Pull out every line of the data below that contains the string "kern".
======== GIVEN RECORDS ========
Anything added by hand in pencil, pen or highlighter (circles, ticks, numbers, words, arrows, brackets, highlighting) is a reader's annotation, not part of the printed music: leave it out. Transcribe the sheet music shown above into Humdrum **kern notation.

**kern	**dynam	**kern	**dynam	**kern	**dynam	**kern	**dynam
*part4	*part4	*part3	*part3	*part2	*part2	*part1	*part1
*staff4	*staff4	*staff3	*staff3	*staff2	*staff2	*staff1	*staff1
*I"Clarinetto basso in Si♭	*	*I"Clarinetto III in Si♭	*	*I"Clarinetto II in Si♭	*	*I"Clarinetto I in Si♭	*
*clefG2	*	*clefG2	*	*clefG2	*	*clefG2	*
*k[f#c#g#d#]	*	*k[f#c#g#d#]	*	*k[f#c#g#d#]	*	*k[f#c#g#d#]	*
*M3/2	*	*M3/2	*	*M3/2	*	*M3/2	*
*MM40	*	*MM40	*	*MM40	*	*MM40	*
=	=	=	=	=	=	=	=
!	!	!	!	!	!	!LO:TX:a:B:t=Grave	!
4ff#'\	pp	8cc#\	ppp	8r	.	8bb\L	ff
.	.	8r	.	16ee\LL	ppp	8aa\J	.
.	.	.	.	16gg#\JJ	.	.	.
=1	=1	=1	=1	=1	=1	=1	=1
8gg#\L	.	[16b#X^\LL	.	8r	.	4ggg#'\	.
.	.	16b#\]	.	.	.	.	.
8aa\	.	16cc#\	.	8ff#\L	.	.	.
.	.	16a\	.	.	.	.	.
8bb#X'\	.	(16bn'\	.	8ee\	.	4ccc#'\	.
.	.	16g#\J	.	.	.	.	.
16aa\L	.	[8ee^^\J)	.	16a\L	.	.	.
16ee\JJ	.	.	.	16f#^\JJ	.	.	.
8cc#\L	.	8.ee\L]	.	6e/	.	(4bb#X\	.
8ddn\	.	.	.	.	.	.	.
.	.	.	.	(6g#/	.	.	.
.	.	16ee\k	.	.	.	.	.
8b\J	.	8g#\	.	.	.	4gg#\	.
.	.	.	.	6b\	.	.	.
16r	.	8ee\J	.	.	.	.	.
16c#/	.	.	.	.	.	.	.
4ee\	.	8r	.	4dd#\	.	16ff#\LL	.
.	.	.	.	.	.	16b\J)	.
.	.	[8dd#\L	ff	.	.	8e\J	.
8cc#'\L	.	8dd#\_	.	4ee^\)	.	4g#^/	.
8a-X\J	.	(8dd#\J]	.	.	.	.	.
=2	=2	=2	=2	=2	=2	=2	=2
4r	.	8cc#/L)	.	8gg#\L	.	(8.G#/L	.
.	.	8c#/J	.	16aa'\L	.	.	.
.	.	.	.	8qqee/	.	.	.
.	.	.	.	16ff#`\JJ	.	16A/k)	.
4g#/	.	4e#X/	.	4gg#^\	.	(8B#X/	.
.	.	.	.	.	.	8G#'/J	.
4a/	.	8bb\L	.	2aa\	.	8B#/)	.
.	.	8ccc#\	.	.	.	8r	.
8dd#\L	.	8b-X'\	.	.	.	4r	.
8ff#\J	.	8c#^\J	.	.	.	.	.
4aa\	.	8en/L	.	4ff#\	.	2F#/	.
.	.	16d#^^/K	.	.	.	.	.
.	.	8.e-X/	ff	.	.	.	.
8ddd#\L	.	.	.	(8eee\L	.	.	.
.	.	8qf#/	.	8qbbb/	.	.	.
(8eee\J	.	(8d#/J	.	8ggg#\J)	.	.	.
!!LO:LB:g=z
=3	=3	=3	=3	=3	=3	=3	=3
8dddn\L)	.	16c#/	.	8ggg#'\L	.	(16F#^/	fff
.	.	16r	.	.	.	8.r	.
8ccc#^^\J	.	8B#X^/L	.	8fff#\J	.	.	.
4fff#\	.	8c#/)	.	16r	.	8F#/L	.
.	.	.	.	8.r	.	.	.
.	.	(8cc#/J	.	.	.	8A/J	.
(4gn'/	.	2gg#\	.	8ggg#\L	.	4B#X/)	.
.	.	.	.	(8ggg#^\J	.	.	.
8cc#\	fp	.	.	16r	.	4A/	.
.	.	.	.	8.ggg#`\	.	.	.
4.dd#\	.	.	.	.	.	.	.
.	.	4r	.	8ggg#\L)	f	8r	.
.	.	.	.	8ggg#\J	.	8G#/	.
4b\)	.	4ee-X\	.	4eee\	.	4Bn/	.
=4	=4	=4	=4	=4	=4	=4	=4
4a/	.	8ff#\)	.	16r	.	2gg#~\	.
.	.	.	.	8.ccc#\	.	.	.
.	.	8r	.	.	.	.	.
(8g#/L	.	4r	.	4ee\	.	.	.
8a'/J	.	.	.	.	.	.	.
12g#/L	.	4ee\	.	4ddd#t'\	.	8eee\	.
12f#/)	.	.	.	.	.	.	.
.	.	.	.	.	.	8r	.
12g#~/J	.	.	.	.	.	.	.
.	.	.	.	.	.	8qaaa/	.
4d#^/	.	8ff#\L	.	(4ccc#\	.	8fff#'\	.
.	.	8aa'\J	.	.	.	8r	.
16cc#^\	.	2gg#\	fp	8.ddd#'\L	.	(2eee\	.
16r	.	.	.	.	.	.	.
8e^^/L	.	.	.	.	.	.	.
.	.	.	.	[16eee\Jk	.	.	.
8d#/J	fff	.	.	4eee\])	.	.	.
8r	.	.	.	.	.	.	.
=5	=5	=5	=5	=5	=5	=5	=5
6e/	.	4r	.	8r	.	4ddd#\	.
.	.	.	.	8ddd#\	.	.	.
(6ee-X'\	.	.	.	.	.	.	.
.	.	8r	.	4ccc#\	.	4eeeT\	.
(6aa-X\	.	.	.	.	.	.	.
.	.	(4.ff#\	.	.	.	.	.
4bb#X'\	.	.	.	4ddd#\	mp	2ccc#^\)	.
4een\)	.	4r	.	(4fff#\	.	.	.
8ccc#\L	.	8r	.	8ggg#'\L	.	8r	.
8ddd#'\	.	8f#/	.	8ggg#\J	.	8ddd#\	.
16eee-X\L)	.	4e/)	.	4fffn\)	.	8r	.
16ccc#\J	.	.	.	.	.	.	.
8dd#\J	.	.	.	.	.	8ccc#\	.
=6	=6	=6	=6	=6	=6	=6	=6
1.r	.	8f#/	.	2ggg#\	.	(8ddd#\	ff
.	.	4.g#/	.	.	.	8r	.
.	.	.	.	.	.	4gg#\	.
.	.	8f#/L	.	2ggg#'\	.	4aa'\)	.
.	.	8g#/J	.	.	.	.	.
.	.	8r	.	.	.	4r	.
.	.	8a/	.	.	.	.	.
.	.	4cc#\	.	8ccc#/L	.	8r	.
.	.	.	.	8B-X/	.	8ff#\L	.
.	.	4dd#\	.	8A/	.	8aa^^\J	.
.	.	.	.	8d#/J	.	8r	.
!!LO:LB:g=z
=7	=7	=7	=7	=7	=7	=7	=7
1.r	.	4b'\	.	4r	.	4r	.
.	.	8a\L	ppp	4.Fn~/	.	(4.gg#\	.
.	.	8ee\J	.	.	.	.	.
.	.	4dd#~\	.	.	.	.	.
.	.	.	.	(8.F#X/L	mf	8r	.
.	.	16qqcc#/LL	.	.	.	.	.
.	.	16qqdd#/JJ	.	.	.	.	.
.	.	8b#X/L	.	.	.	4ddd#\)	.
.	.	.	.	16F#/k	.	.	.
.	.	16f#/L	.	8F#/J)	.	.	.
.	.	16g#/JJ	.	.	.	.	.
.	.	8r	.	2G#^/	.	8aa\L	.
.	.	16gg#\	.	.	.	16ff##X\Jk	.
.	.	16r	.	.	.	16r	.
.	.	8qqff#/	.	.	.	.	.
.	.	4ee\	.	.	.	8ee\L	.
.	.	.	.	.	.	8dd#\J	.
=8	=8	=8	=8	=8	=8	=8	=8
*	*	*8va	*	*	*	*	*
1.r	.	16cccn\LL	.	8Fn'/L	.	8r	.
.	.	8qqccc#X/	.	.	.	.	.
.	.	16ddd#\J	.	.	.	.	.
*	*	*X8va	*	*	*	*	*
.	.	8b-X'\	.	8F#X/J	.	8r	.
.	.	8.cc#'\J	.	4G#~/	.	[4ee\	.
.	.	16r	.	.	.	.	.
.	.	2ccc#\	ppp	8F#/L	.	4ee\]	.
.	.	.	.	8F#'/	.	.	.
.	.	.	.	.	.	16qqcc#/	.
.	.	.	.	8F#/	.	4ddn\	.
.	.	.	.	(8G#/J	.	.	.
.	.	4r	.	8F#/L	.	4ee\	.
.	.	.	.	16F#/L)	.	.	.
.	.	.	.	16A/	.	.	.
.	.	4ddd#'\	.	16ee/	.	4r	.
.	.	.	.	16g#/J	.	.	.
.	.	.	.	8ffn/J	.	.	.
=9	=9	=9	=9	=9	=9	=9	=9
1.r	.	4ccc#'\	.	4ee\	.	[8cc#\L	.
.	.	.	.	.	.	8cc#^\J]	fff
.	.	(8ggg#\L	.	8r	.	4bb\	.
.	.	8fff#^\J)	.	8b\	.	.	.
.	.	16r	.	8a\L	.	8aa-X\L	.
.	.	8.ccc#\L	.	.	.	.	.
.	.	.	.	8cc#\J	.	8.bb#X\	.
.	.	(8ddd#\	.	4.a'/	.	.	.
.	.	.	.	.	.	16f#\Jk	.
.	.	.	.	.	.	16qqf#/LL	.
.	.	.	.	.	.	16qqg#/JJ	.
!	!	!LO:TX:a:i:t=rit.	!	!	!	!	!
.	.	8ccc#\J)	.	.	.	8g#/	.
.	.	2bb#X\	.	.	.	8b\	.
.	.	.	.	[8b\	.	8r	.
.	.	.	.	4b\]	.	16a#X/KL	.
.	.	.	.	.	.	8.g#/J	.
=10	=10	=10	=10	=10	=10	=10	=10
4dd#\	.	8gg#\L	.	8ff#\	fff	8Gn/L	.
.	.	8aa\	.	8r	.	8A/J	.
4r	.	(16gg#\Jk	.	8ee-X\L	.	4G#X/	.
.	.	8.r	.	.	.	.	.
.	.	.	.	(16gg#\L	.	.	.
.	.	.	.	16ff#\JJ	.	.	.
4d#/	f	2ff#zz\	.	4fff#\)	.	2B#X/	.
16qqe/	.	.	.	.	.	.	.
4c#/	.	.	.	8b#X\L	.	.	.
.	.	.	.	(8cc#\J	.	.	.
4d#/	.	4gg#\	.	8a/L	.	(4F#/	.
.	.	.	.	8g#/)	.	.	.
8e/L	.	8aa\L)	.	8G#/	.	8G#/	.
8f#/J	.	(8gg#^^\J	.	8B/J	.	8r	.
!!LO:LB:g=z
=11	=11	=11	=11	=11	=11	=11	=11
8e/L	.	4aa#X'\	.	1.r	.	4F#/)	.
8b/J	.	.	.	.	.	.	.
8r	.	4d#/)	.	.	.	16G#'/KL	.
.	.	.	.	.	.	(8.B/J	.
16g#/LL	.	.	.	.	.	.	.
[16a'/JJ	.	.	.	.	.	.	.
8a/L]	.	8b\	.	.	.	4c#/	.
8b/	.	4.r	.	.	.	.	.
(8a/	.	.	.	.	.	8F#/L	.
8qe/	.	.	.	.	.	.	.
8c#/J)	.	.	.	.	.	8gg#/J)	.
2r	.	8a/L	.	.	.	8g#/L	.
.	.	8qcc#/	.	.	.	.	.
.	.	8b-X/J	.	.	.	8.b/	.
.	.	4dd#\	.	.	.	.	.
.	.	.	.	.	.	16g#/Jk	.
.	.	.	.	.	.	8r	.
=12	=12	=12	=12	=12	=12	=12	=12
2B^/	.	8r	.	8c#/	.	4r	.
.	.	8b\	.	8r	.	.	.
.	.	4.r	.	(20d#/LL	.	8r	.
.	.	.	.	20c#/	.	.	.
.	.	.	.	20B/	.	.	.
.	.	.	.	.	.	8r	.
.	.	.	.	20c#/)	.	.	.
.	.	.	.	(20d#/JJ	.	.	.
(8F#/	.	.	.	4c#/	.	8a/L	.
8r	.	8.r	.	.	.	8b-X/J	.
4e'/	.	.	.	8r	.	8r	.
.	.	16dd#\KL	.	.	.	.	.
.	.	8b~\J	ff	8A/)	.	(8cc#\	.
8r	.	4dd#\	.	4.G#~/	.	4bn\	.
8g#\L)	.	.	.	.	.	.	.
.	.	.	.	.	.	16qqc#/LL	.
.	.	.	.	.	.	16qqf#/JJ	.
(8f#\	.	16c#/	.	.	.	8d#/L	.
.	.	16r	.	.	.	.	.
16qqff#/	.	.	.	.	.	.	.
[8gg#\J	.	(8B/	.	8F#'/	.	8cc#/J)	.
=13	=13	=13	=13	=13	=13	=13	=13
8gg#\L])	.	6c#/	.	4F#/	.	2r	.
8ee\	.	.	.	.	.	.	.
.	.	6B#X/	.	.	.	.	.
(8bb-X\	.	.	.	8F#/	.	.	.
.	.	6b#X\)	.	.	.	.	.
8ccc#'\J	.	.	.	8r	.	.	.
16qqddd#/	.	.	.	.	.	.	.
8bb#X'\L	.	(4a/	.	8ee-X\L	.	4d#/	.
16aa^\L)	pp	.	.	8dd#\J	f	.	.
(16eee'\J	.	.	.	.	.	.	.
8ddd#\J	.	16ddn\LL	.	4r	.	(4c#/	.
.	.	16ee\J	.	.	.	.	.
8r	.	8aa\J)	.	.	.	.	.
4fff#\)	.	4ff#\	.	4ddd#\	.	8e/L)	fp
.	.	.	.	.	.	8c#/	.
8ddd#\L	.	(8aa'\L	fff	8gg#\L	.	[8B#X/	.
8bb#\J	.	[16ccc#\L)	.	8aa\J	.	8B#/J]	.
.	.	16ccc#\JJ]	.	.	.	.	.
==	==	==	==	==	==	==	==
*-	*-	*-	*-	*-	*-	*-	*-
========
● **ANSWER TO THE TASK**
Anything added by hand in pencil, pen or highlighter (circles, ticks, numbers, words, arrows, brackets, highlighting) is a reader's annotation, not part of the printed music: leave it out. Transcribe the sheet music shown above into Humdrum **kern notation.
**kern	**dynam	**kern	**dynam	**kern	**dynam	**kern	**dynam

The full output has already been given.